Directions: In every one of the lines below, substitute "grassy slope" for "green leafy hillside" and keep everything else the same. Leave the pictures out of your answer.

Entries provided:
Start
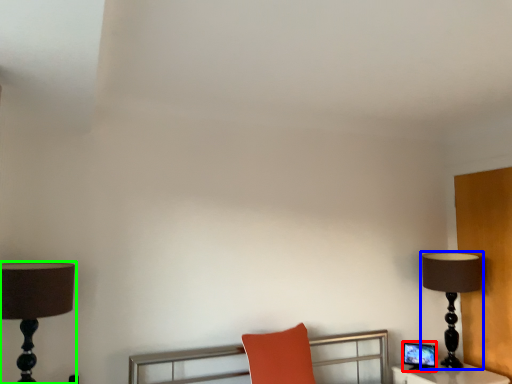
Question: Considering the real-world distances, which object is farthest from computer monitor (highlighted by a red box)? lamp (highlighted by a blue box) or lamp (highlighted by a green box)?

Choices:
 (A) lamp
 (B) lamp

Answer: (B)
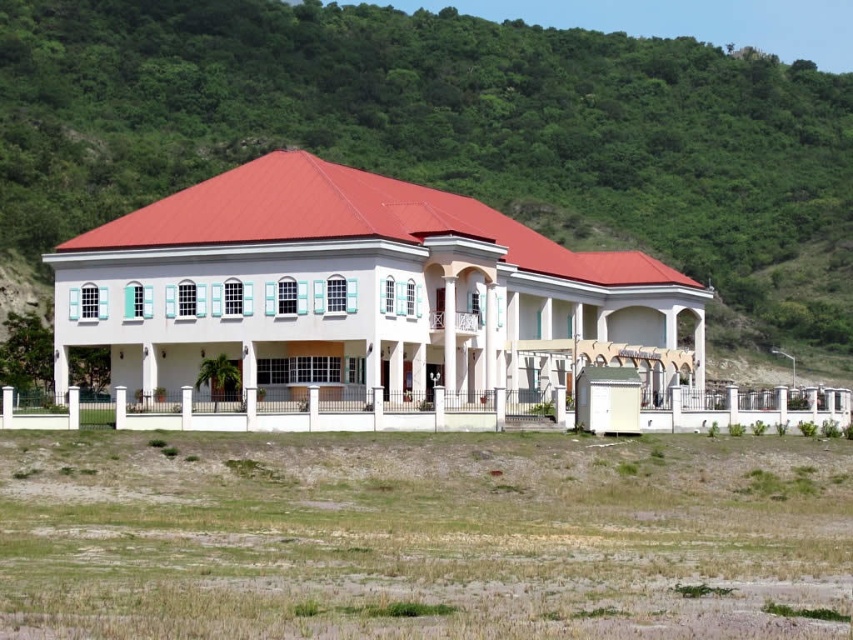
Question: Which of the following is the closest to the observer?

Choices:
 (A) (717, 156)
 (B) (350, 257)

Answer: (B)

Question: Does green leafy hillside at upper center lie in front of white glossy gazebo at center?

Choices:
 (A) no
 (B) yes

Answer: (A)

Question: Which point is farther from the camera taking this photo?

Choices:
 (A) (397, 189)
 (B) (490, 54)

Answer: (B)

Question: Is green leafy hillside at upper center wider than white glossy gazebo at center?

Choices:
 (A) yes
 (B) no

Answer: (A)

Question: Does green leafy hillside at upper center appear on the left side of white glossy gazebo at center?

Choices:
 (A) yes
 (B) no

Answer: (A)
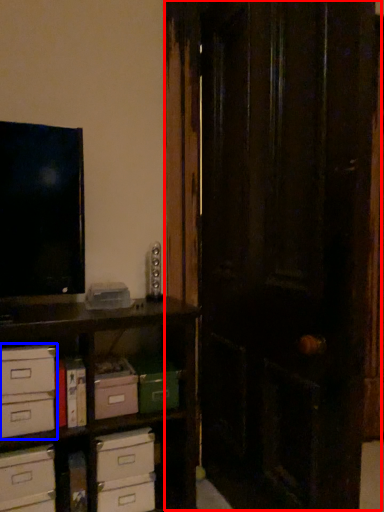
Question: Which of the following is the farthest to the observer, door (highlighted by a red box) or chest of drawers (highlighted by a blue box)?

Choices:
 (A) door
 (B) chest of drawers

Answer: (B)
End
Written solution:
Question: Considering the real-world distances, which object is farthest from computer monitor (highlighted by a red box)? lamp (highlighted by a blue box) or lamp (highlighted by a green box)?

Choices:
 (A) lamp
 (B) lamp

Answer: (B)
Question: Which of the following is the closest to the observer?

Choices:
 (A) (717, 156)
 (B) (350, 257)

Answer: (B)

Question: Does grassy slope at upper center lie in front of white glossy gazebo at center?

Choices:
 (A) no
 (B) yes

Answer: (A)

Question: Which point is farther from the camera taking this photo?

Choices:
 (A) (397, 189)
 (B) (490, 54)

Answer: (B)

Question: Is grassy slope at upper center wider than white glossy gazebo at center?

Choices:
 (A) yes
 (B) no

Answer: (A)

Question: Does grassy slope at upper center appear on the left side of white glossy gazebo at center?

Choices:
 (A) yes
 (B) no

Answer: (A)
Question: Which of the following is the farthest to the observer, door (highlighted by a red box) or chest of drawers (highlighted by a blue box)?

Choices:
 (A) door
 (B) chest of drawers

Answer: (B)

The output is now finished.